= AIM OF THE EXERCISE =
Copy out each line of the listing below in which the string "spoon" occurs.

═══ DATA ═══

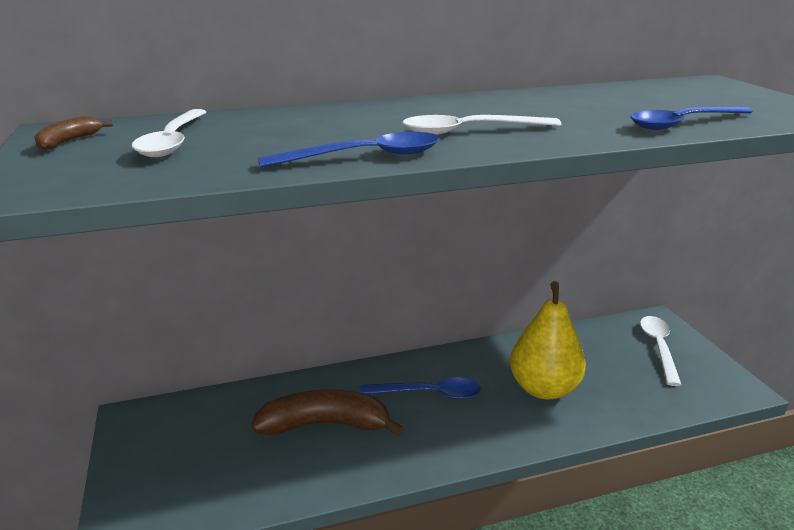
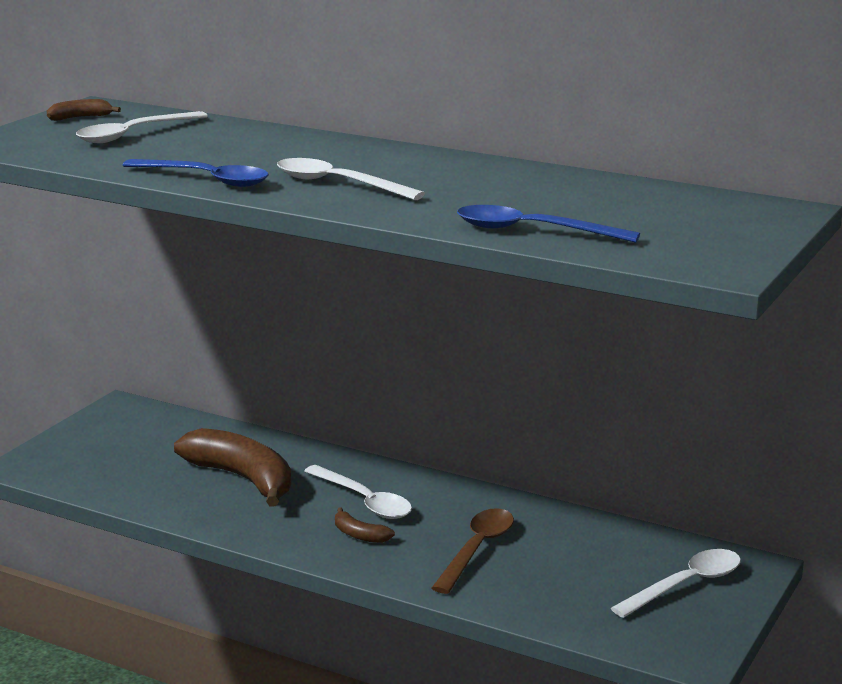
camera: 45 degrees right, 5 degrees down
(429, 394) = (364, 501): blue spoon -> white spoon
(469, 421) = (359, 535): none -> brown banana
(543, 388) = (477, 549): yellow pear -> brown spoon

═══

= OUTPUT FOR THIS EXERCISE =
(429, 394) = (364, 501): blue spoon -> white spoon
(543, 388) = (477, 549): yellow pear -> brown spoon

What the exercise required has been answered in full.